▶ [Change detection data]:
:::::

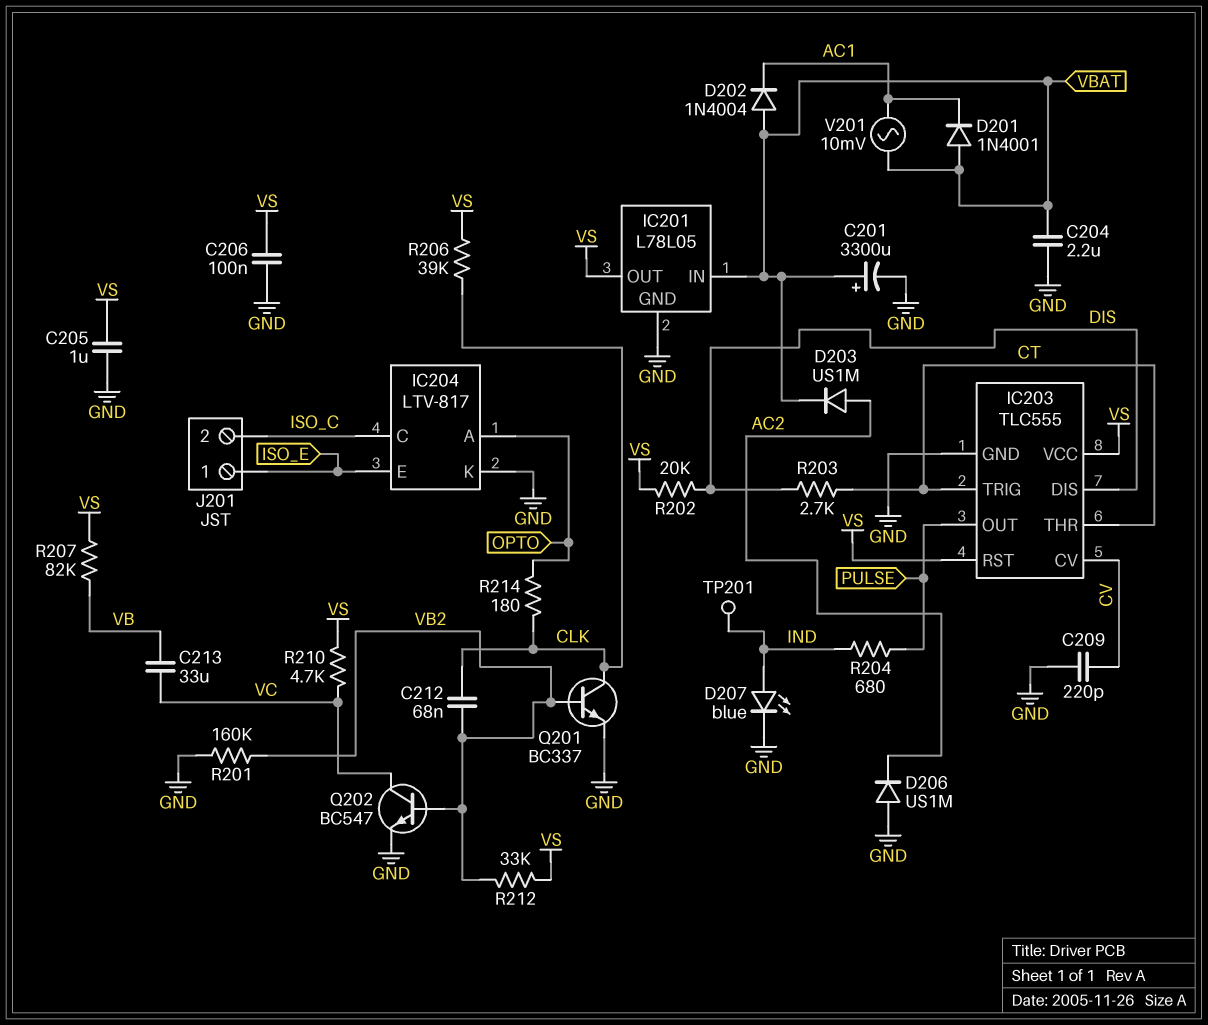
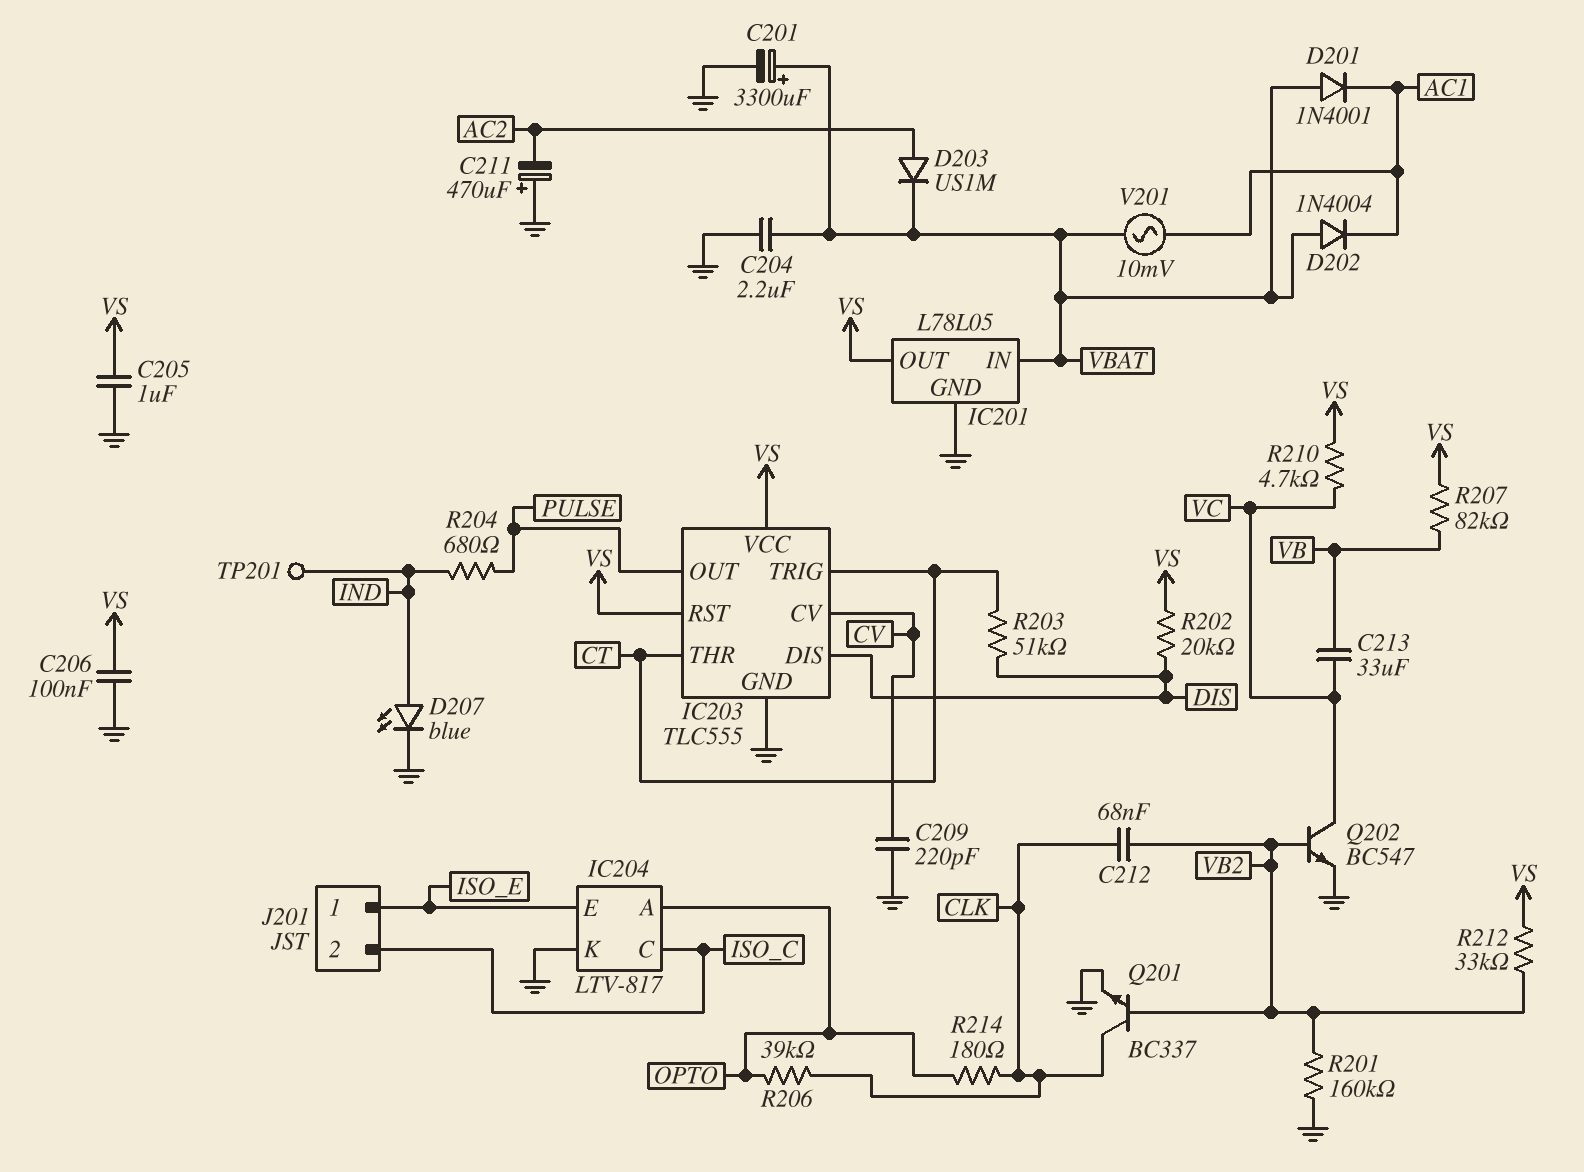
C211: none -> 470uF (plus GND, minus AC2)
D206: diode US1M (A GND, K AC2) -> none
R203: 2.7k (CT, DIS) -> 51k (CT, DIS)
R206: 39k (CLK, VS) -> 39k (CLK, OPTO)

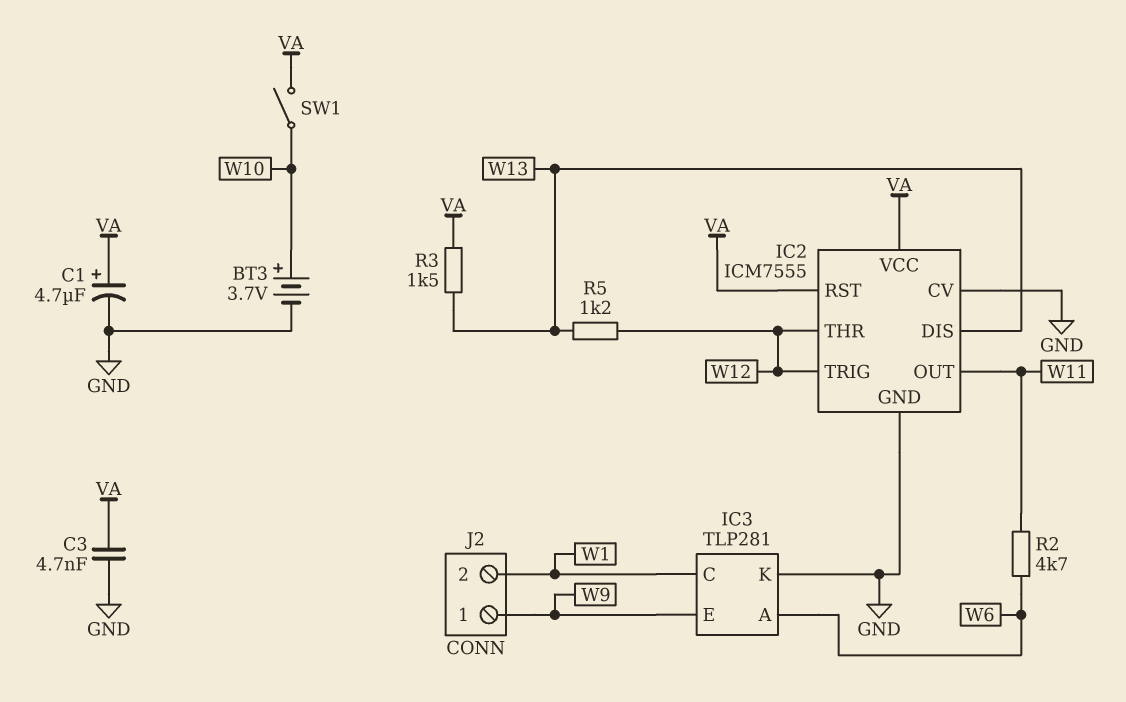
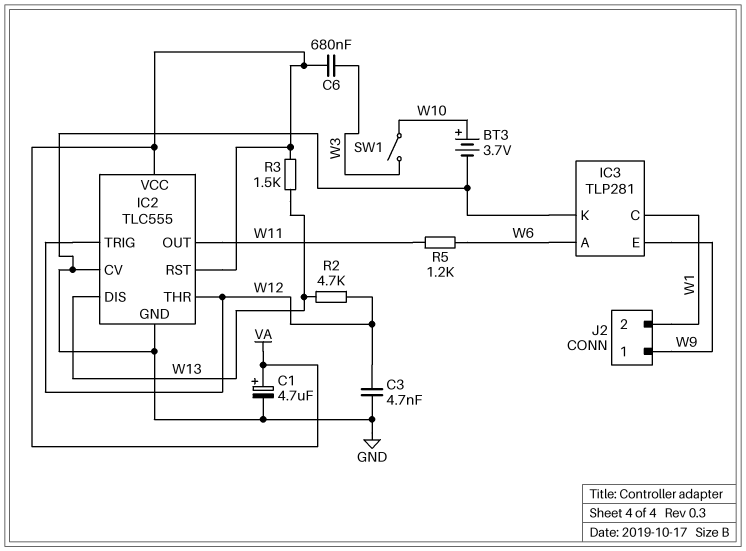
C3: 4.7nF (GND, VA) -> 4.7nF (GND, W12)
C6: none -> 680nF (VA, W3)
IC2: ICM7555 -> TLC555
R2: 4.7k (W6, W11) -> 4.7k (W12, W13)
R5: 1.2k (W12, W13) -> 1.2k (W6, W11)
SW1: switch (VA, W10) -> switch (W3, W10)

:::::

▶ [Work task]: Make a tally of the lines in this data that include the string "none", and answer with that tally alone.

▶ [Final answer]: 3